- **Problem to solve**
Search the material for the string "cyan" and copy each line where it occurs.

[[ Data to examine, beginning ]]

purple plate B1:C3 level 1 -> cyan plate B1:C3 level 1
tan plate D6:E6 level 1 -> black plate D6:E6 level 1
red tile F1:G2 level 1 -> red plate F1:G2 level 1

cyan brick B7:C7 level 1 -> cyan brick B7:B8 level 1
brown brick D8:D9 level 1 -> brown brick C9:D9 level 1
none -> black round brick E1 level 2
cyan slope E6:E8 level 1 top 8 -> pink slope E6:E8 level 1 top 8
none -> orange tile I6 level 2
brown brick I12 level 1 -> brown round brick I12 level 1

[[ Data to examine, end ]]

- **Solution**
purple plate B1:C3 level 1 -> cyan plate B1:C3 level 1
cyan brick B7:C7 level 1 -> cyan brick B7:B8 level 1
cyan slope E6:E8 level 1 top 8 -> pink slope E6:E8 level 1 top 8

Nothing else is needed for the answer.